[Task inputs]:
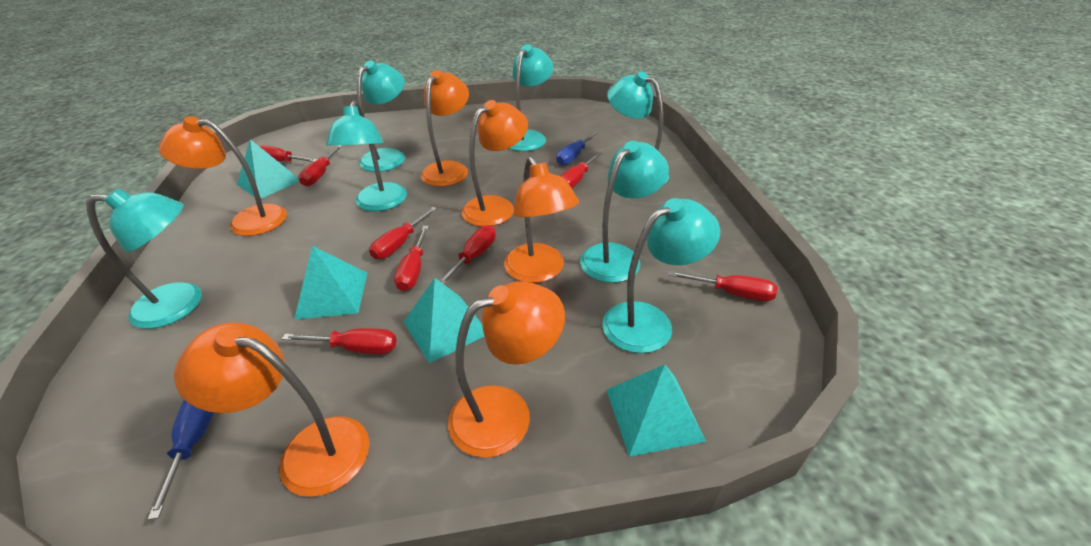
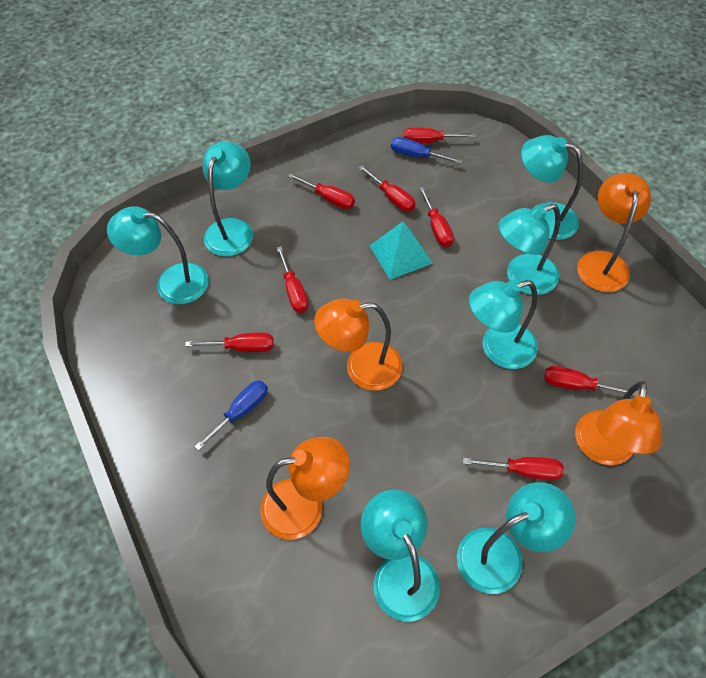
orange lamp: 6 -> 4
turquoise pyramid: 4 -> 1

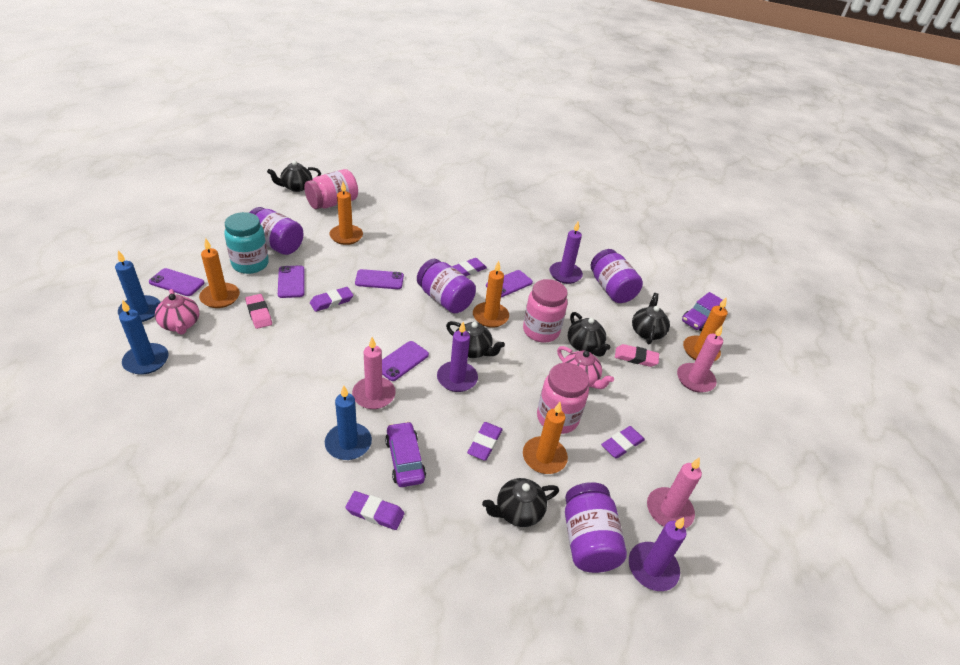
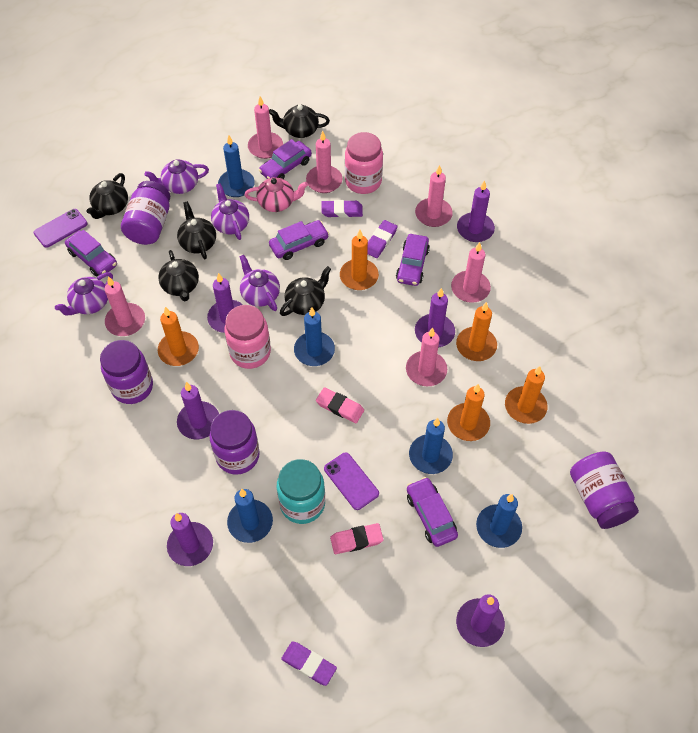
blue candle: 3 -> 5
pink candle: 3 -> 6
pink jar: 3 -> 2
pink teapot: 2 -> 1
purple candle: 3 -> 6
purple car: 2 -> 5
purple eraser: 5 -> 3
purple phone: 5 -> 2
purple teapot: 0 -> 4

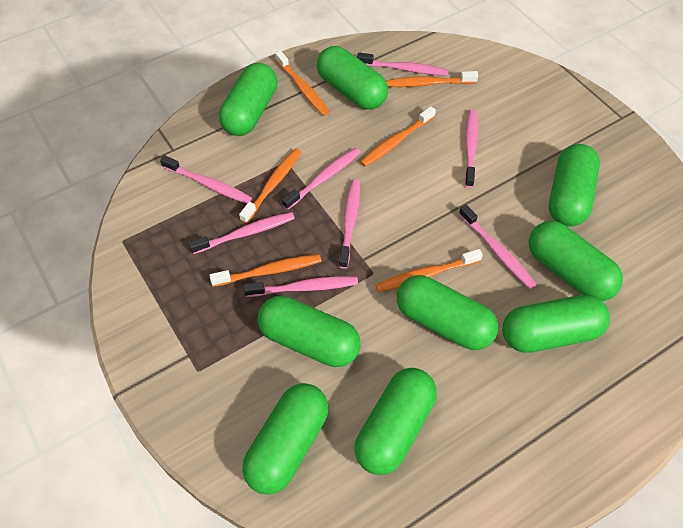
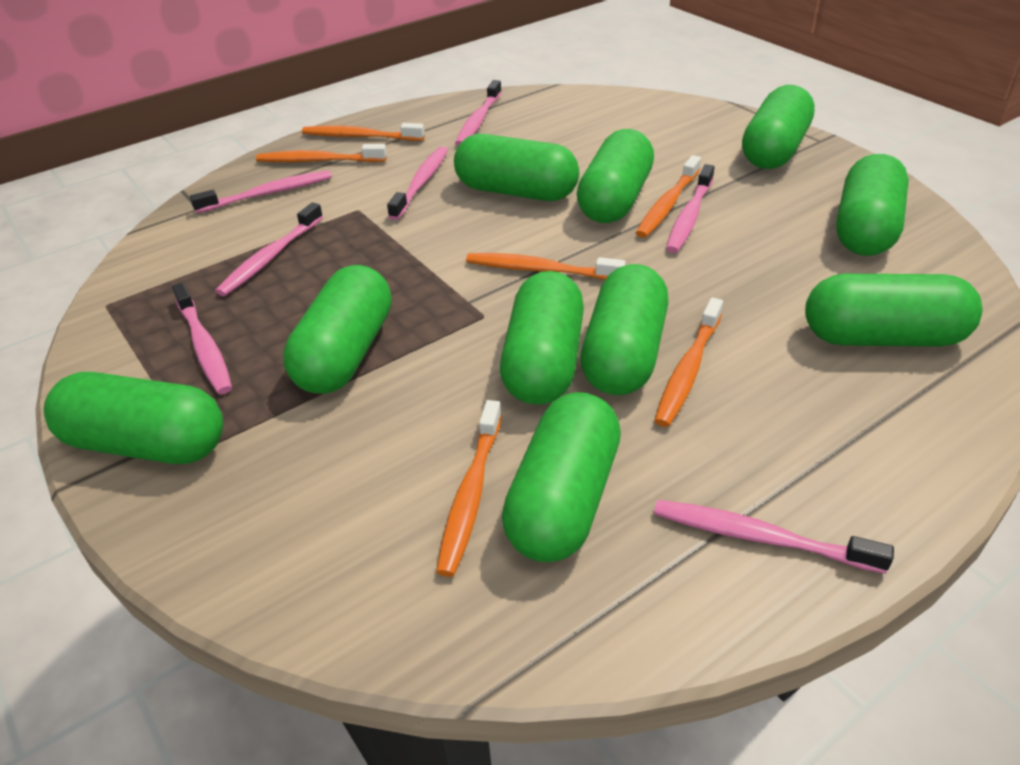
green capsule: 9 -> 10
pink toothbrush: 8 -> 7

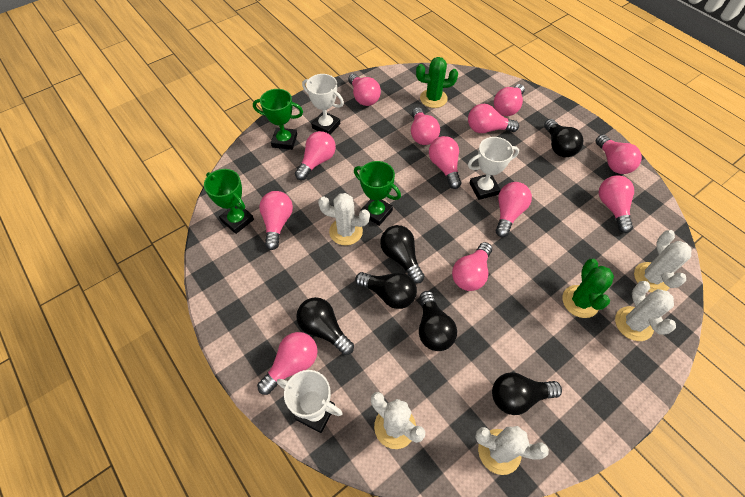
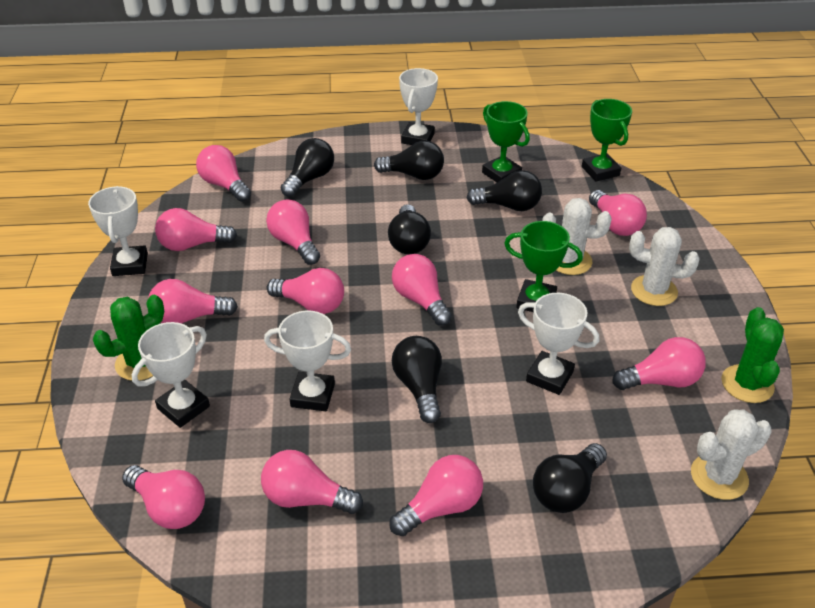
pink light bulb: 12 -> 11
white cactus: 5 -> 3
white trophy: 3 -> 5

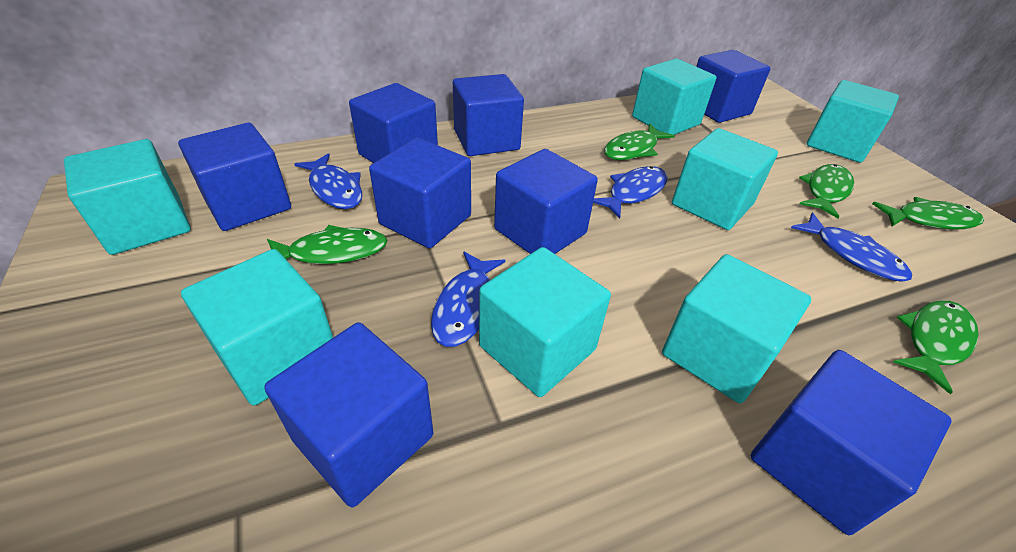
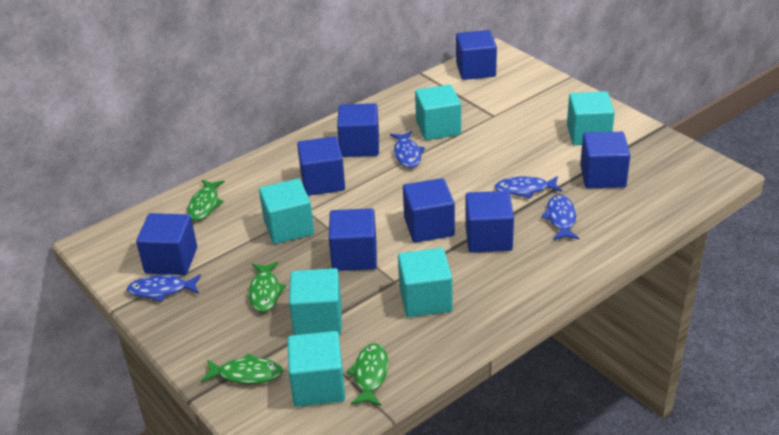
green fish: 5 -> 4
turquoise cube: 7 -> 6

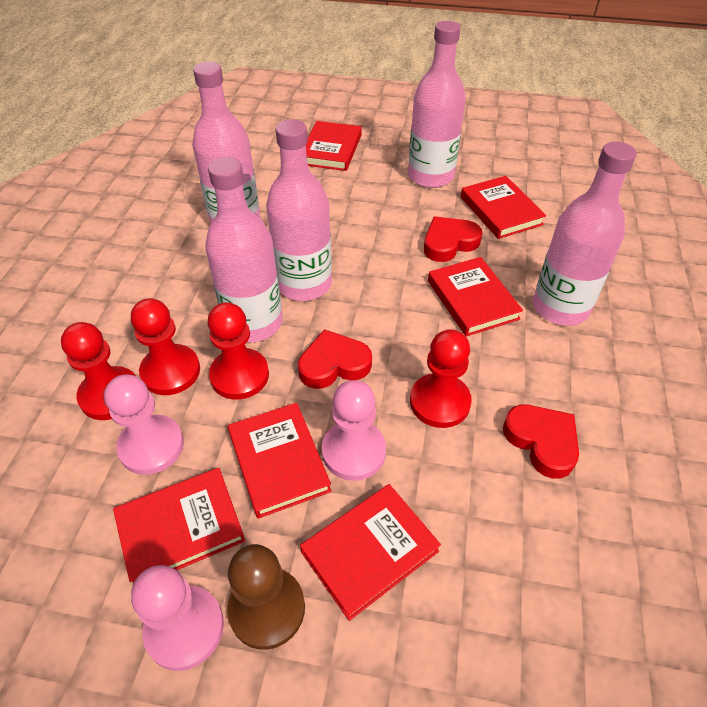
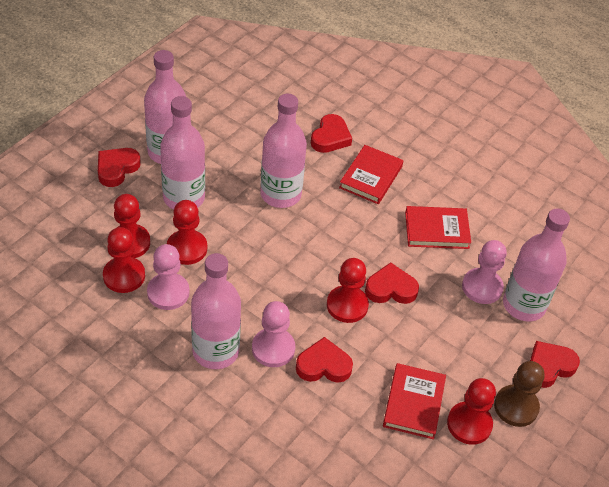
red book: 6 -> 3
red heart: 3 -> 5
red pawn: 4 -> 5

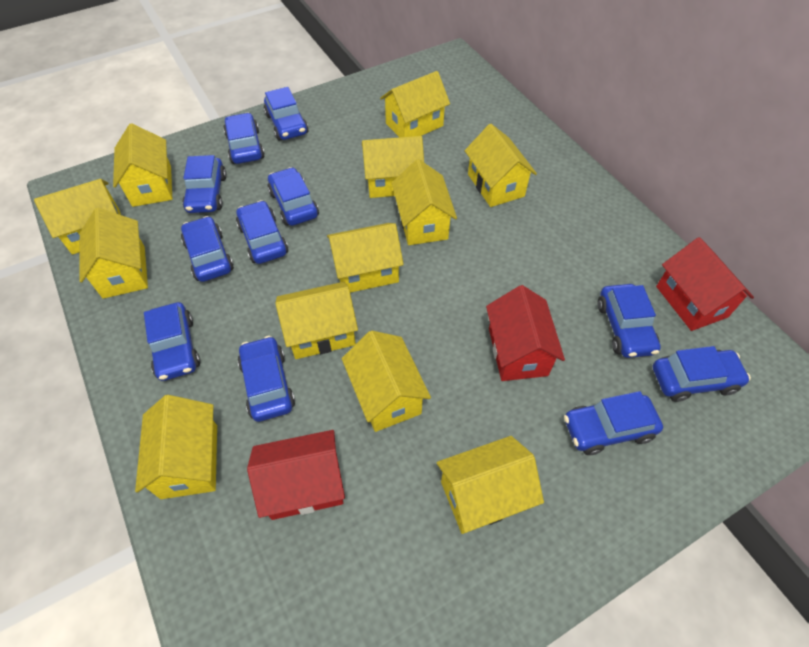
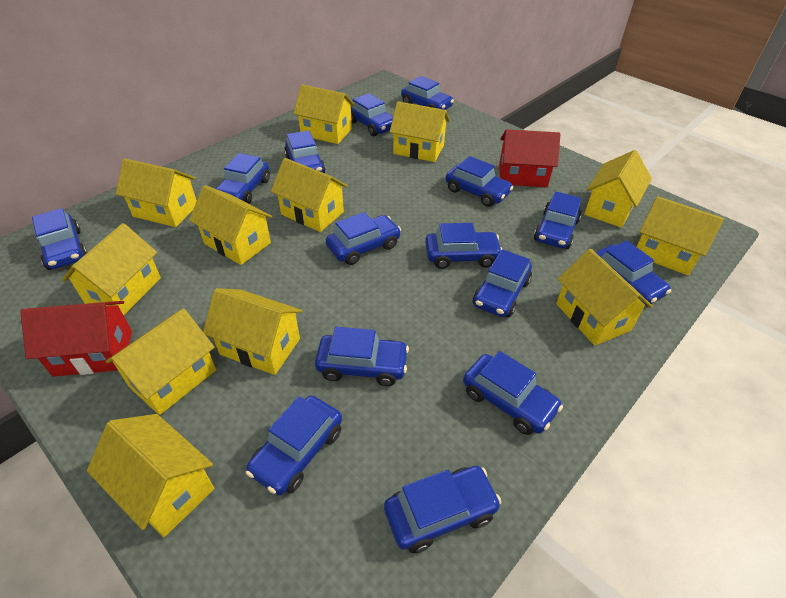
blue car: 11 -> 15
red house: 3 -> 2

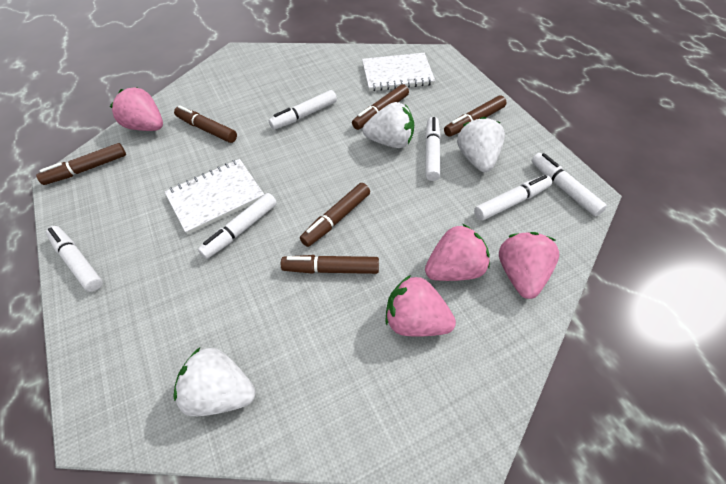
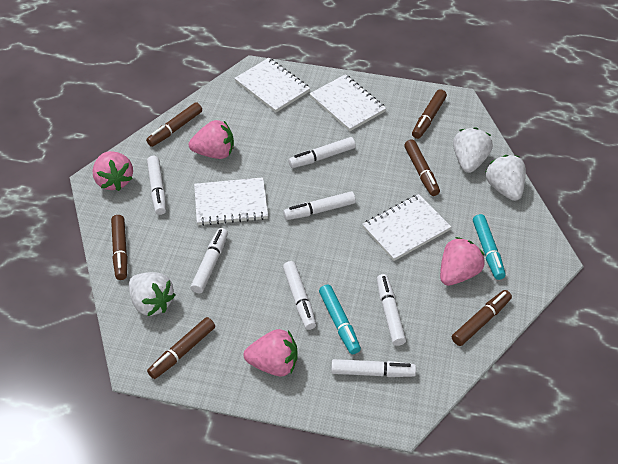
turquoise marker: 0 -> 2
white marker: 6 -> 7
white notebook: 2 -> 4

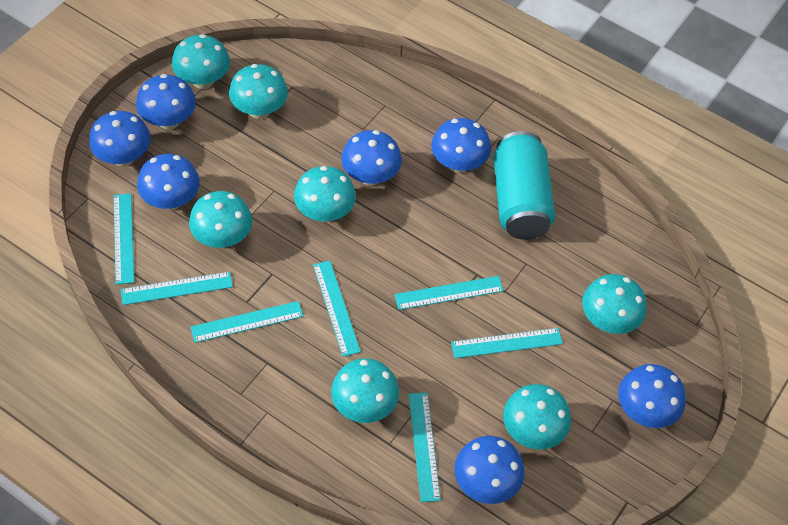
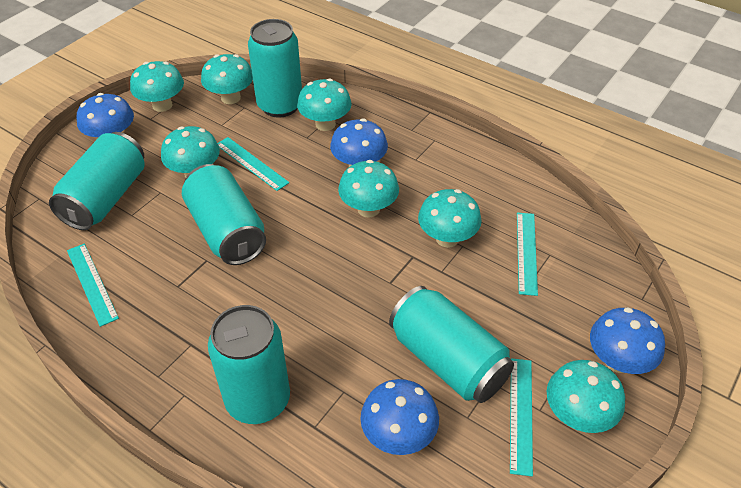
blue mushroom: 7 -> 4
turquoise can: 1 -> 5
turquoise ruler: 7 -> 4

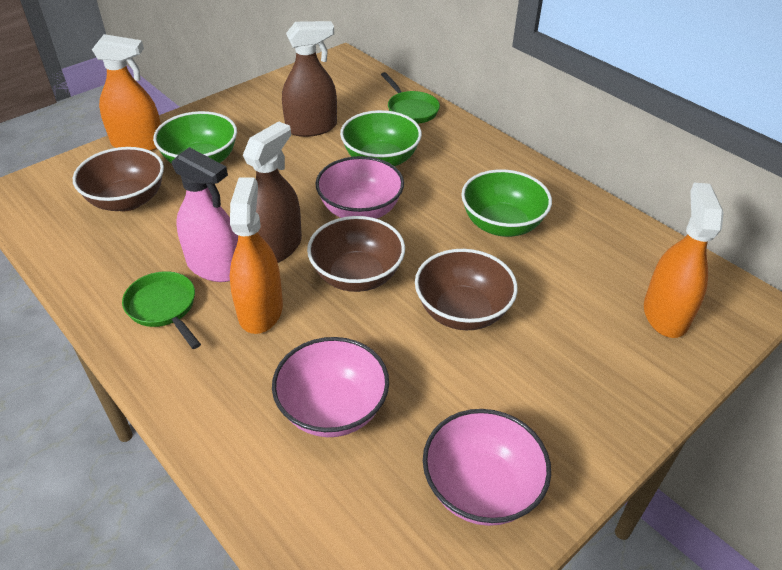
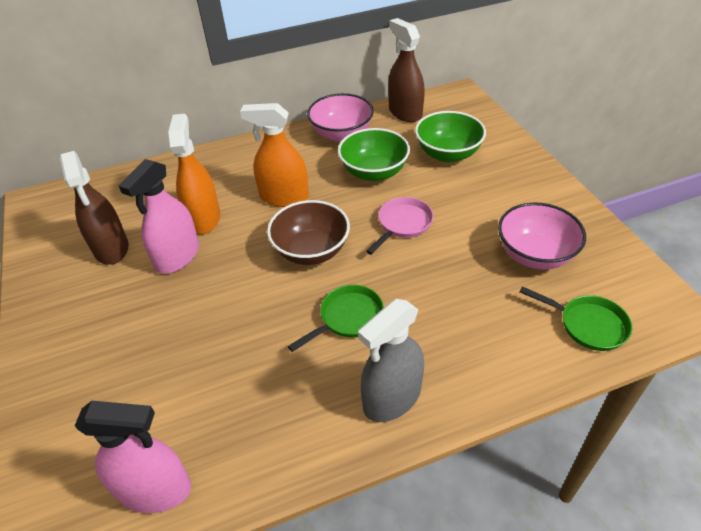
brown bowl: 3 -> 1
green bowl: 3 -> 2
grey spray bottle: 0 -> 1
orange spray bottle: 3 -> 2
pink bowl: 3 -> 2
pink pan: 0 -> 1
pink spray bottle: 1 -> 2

[Exercise directions]: Look through the data above. Each line containing the word "turquoise" needs to be copied.

[Result of this exercise]:
turquoise pyramid: 4 -> 1
turquoise cube: 7 -> 6
turquoise marker: 0 -> 2
turquoise can: 1 -> 5
turquoise ruler: 7 -> 4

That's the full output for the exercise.